• Data provided:
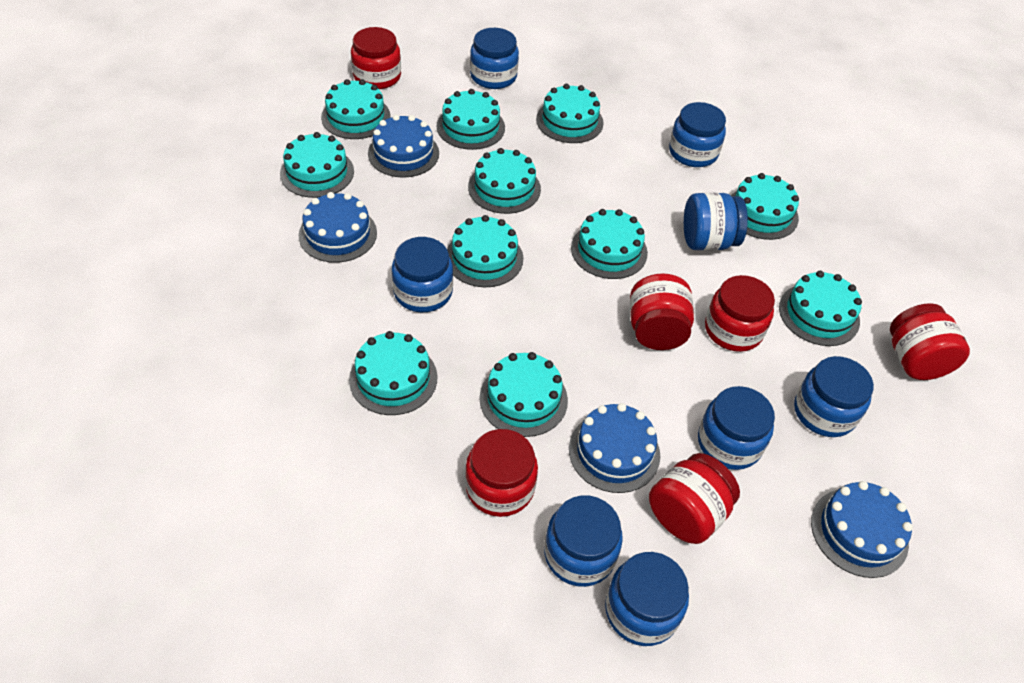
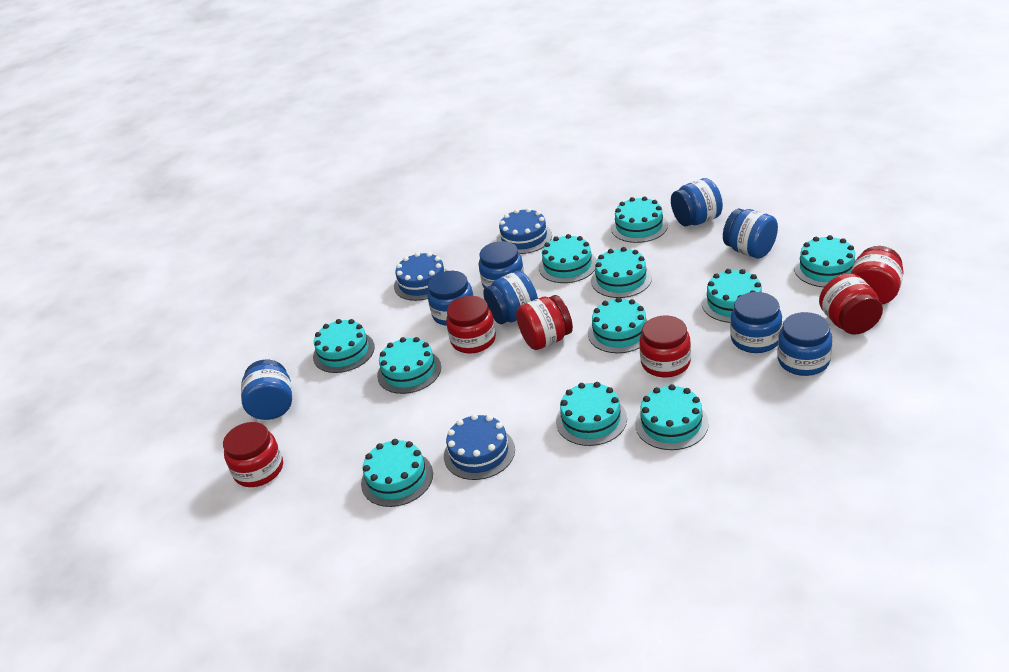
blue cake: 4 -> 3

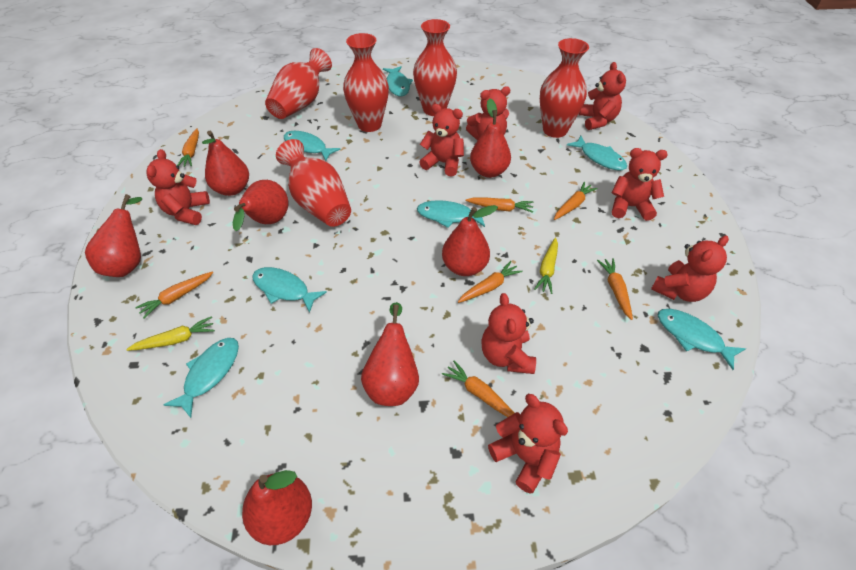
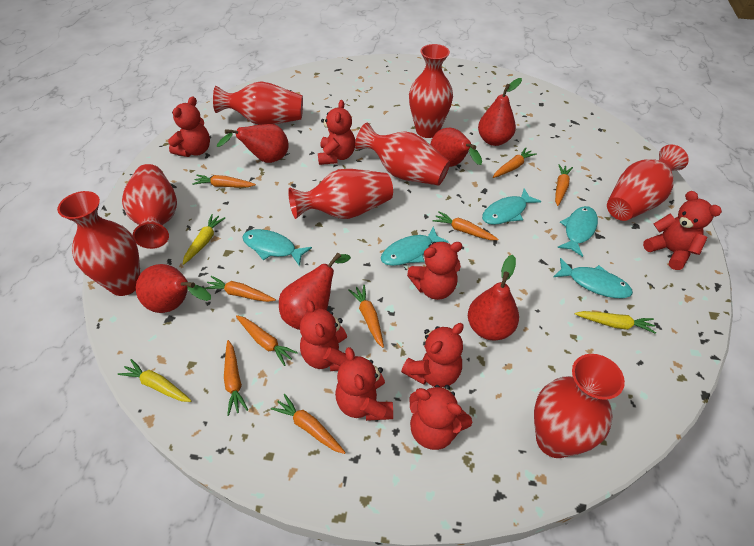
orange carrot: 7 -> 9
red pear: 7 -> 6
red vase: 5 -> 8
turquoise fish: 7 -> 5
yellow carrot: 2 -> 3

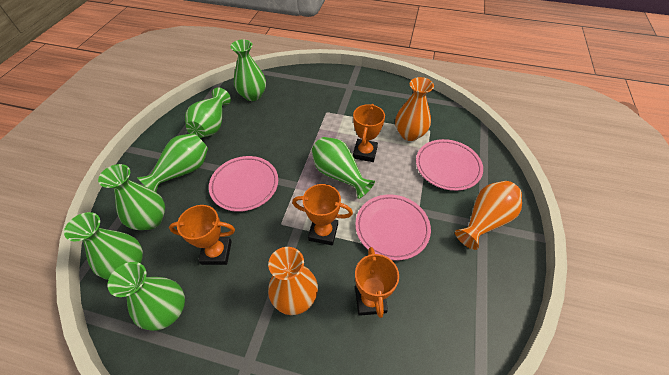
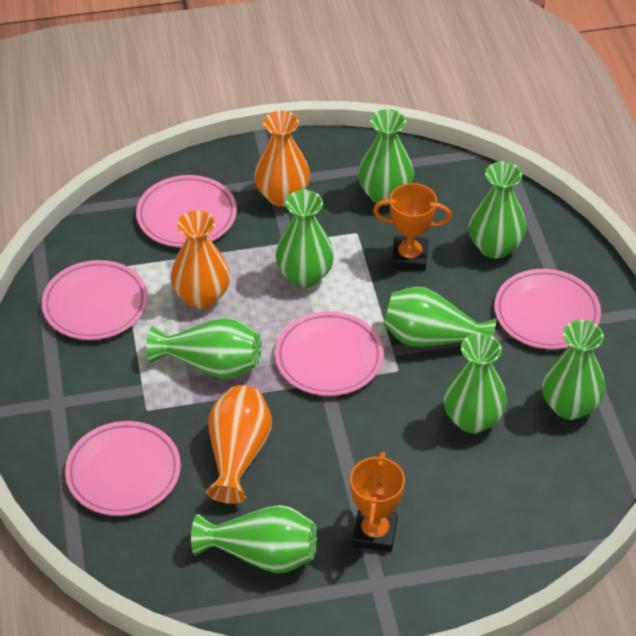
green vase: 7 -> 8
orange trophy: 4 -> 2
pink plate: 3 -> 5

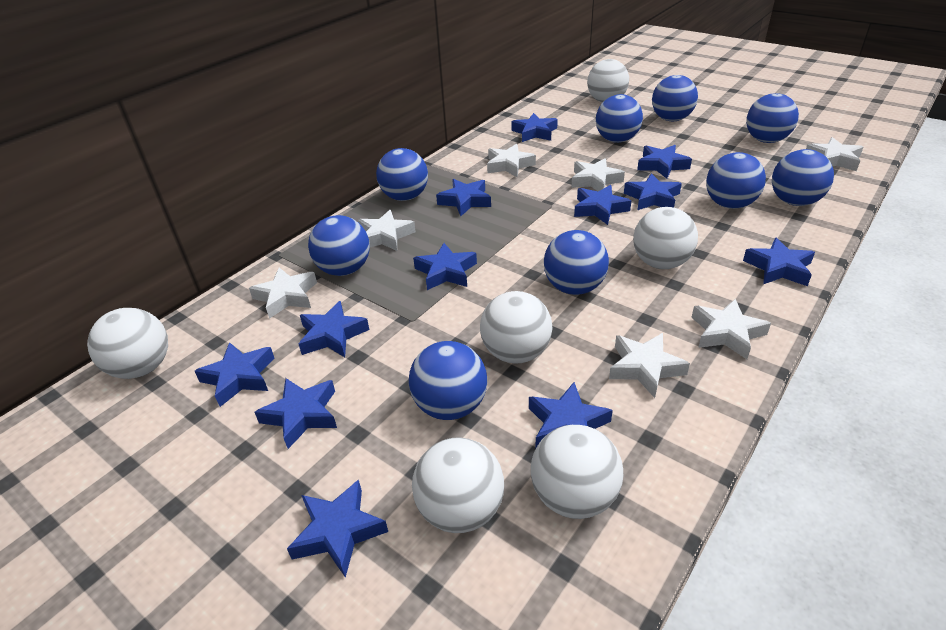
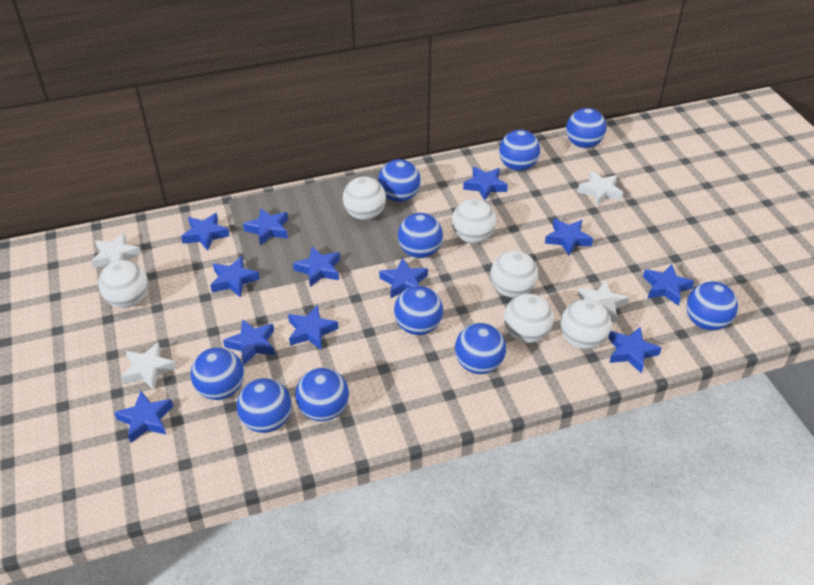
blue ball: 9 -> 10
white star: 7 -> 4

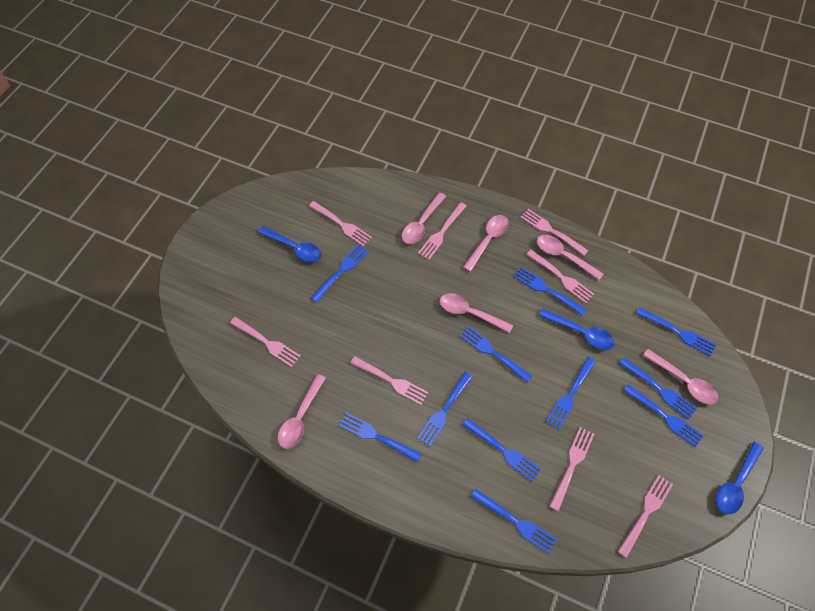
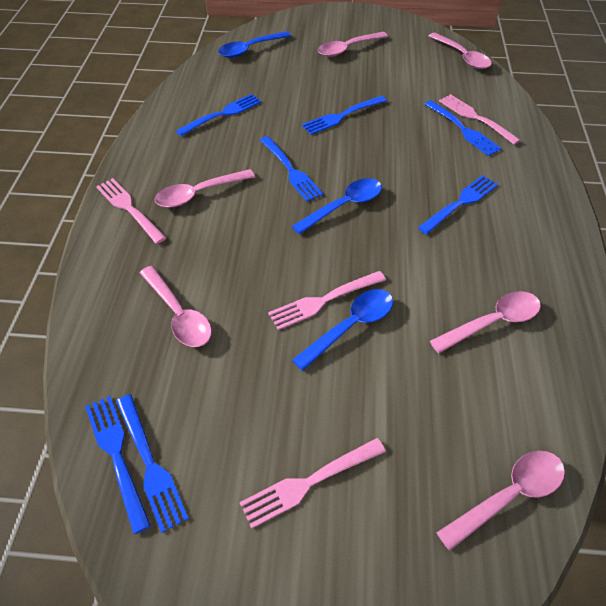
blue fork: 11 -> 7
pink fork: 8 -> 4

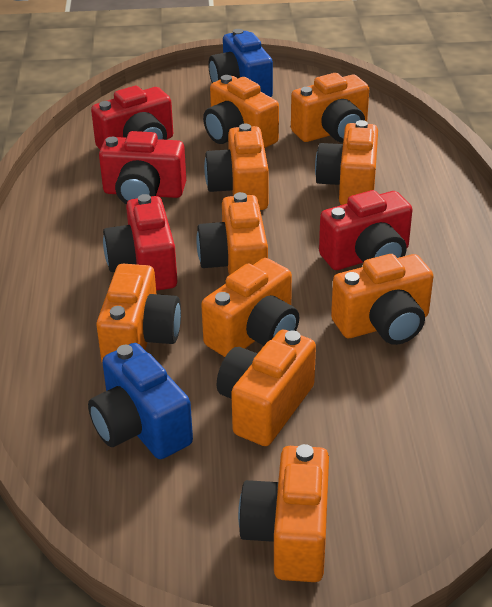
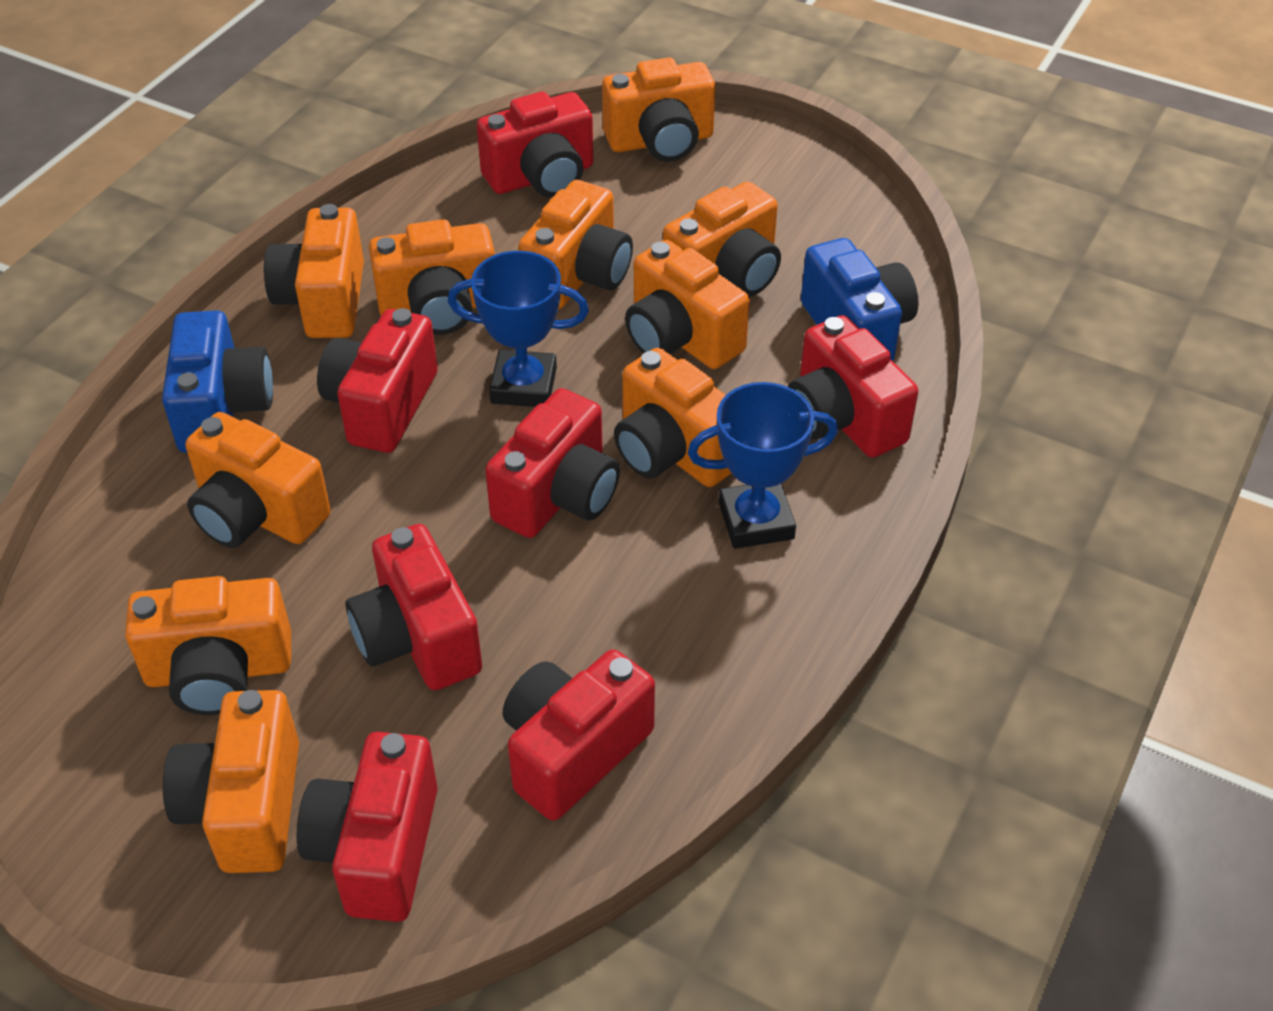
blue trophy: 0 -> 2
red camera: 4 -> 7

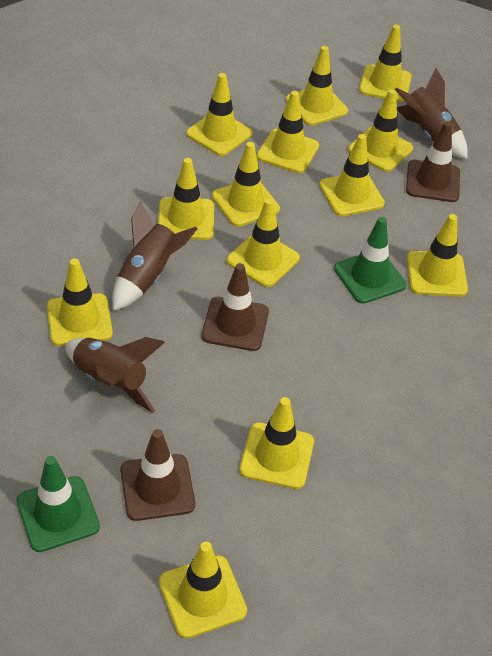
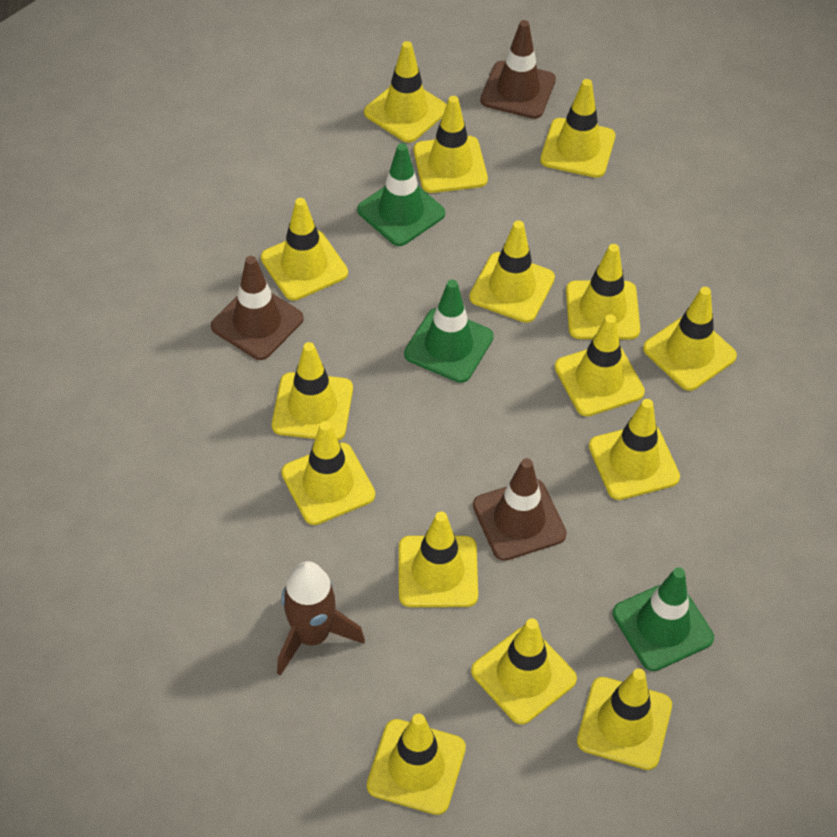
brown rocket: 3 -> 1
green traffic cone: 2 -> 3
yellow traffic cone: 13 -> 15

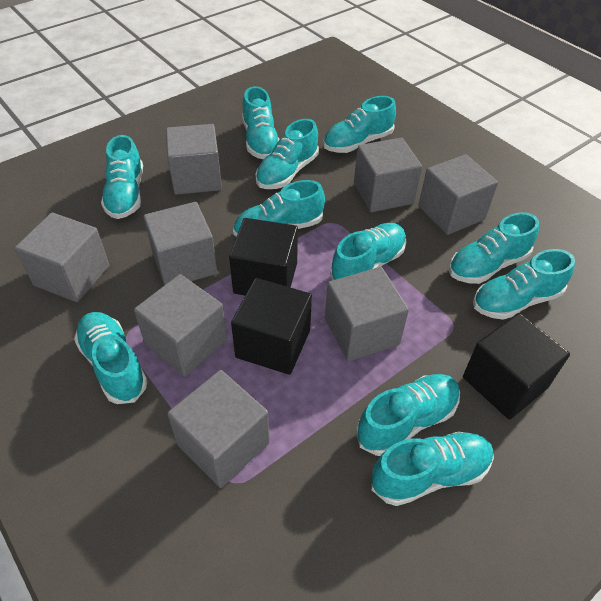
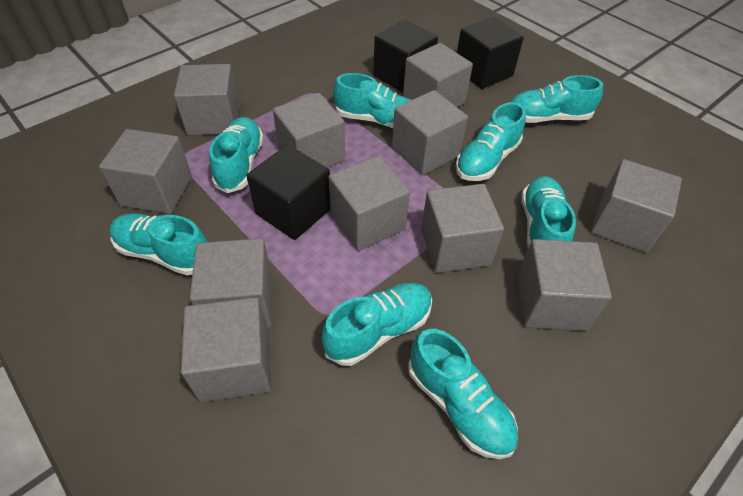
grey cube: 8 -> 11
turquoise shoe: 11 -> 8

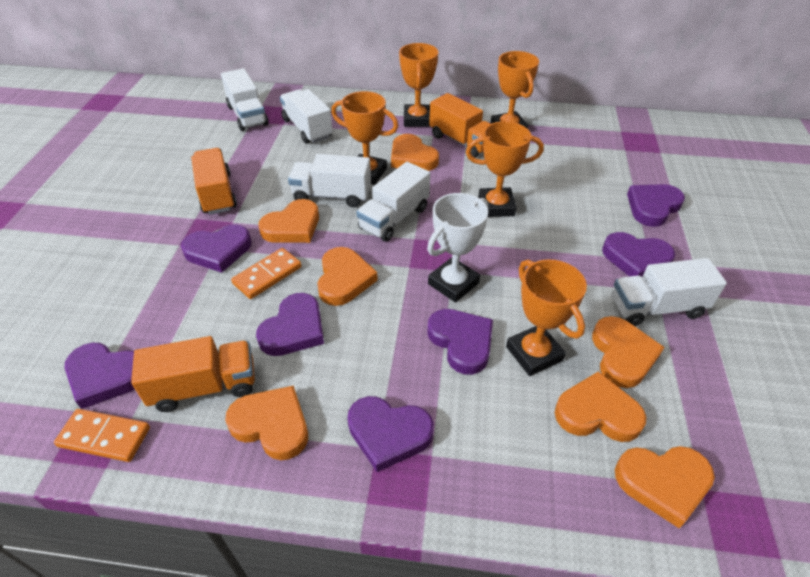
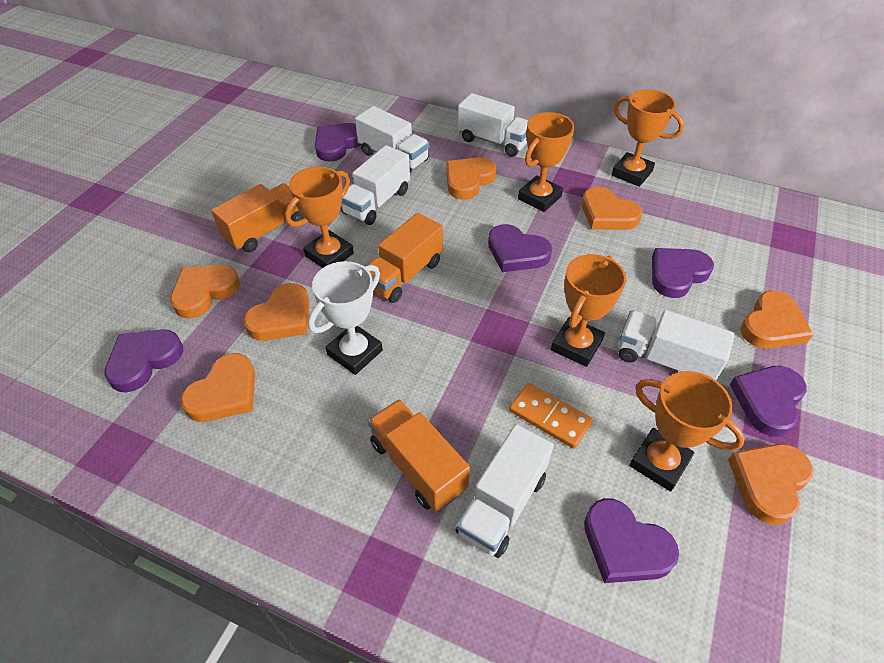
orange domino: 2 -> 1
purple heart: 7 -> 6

• About this exercise:
The expected output is the lines above from the one containing "red pear: 7 -> 6" to the one containing "grey cube: 8 -> 11", both ends included, reproduced exactly with every picture left out.

• Result of the exercise:
red pear: 7 -> 6
red vase: 5 -> 8
turquoise fish: 7 -> 5
yellow carrot: 2 -> 3

green vase: 7 -> 8
orange trophy: 4 -> 2
pink plate: 3 -> 5

blue ball: 9 -> 10
white star: 7 -> 4

blue fork: 11 -> 7
pink fork: 8 -> 4

blue trophy: 0 -> 2
red camera: 4 -> 7

brown rocket: 3 -> 1
green traffic cone: 2 -> 3
yellow traffic cone: 13 -> 15

grey cube: 8 -> 11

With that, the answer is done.